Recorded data
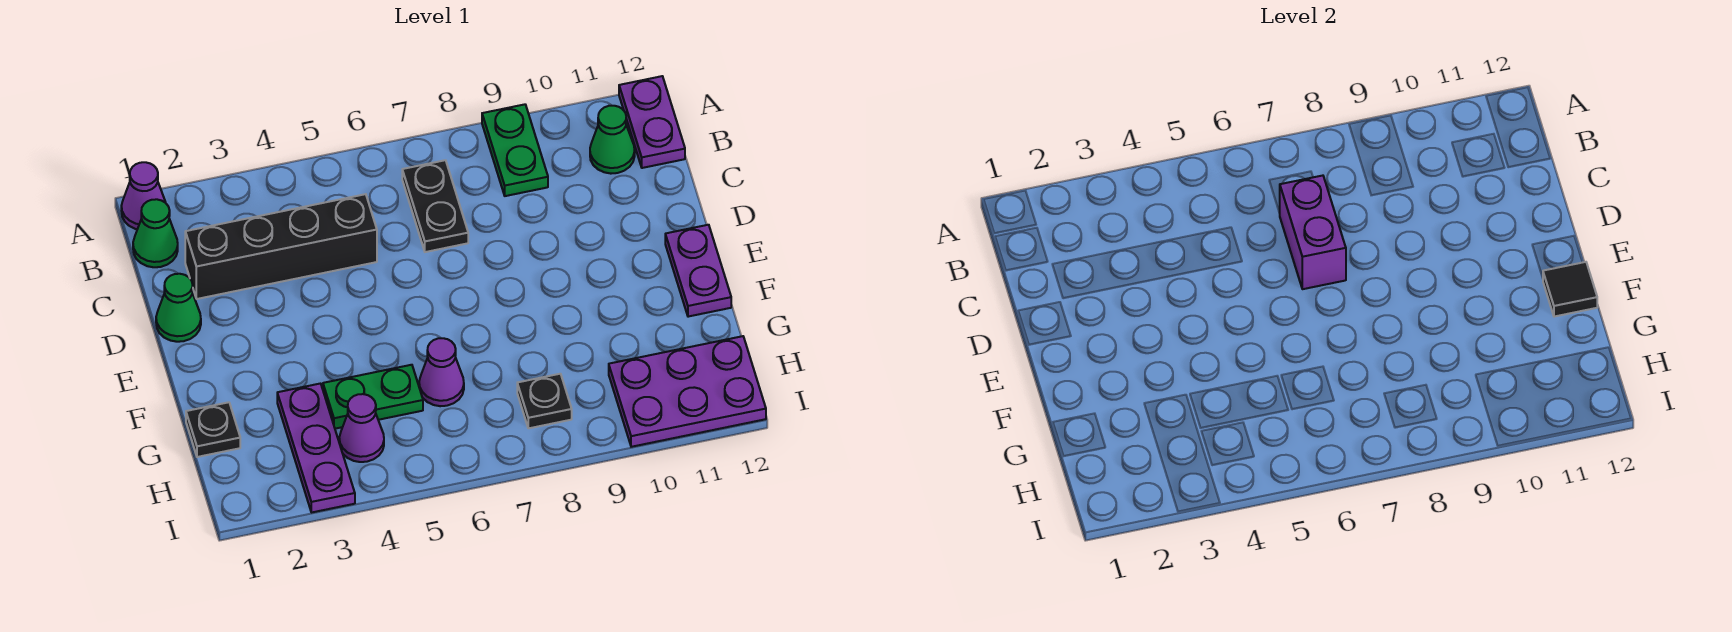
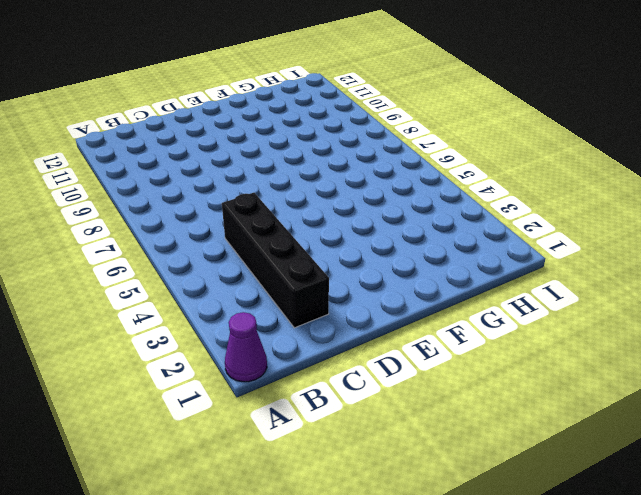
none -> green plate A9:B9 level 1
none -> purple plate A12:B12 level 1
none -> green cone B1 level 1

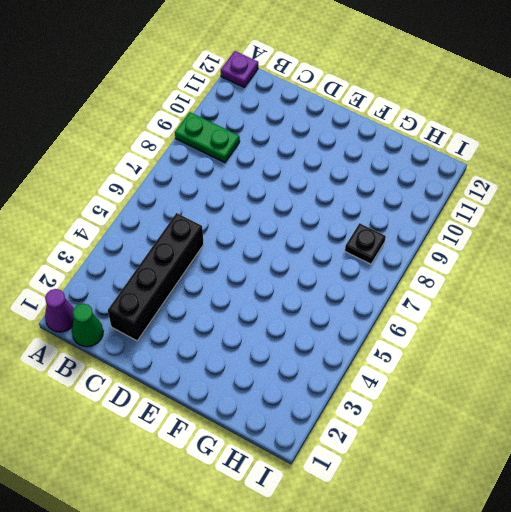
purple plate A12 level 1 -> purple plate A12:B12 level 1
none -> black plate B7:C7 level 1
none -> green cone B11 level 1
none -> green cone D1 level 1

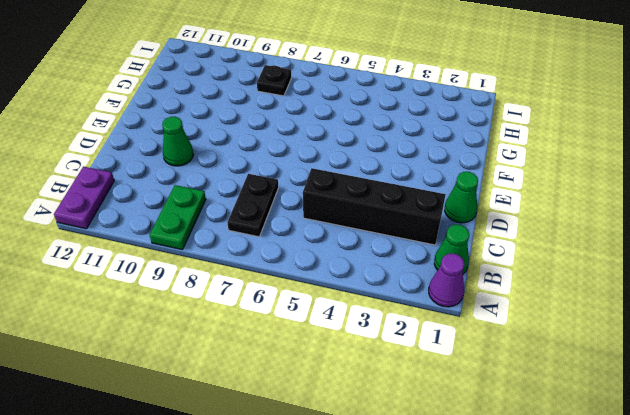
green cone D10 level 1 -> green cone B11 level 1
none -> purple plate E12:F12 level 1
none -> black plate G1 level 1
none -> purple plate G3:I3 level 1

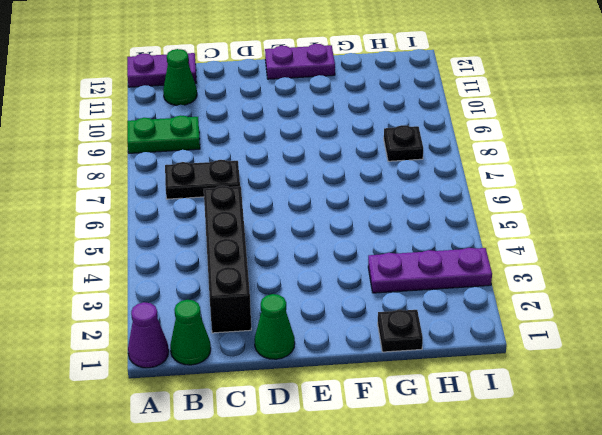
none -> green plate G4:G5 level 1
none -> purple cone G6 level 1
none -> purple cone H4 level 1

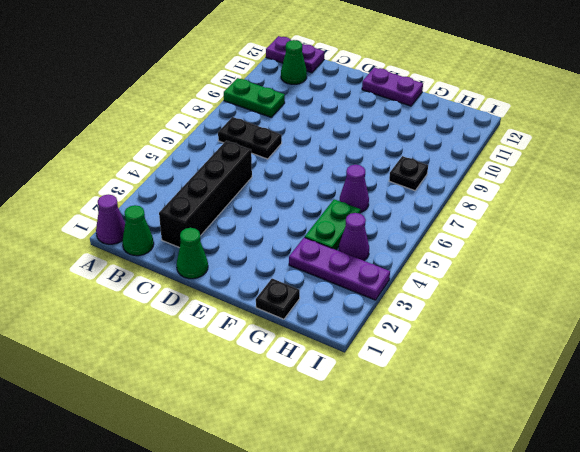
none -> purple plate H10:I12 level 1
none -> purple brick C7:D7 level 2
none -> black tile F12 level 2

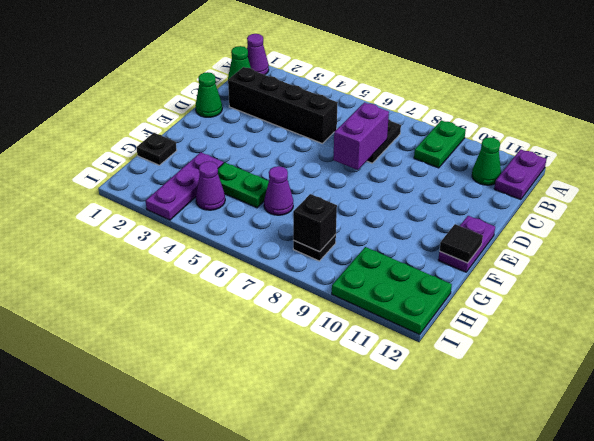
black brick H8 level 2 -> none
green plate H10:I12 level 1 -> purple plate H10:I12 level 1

Your objective ->
To answer, repeat exactly the lines from the line containing "none -> black plate G1 level 1" through the last line of the data above, leaving out all pictures.

Response area ->
none -> black plate G1 level 1
none -> purple plate G3:I3 level 1

none -> green plate G4:G5 level 1
none -> purple cone G6 level 1
none -> purple cone H4 level 1

none -> purple plate H10:I12 level 1
none -> purple brick C7:D7 level 2
none -> black tile F12 level 2

black brick H8 level 2 -> none
green plate H10:I12 level 1 -> purple plate H10:I12 level 1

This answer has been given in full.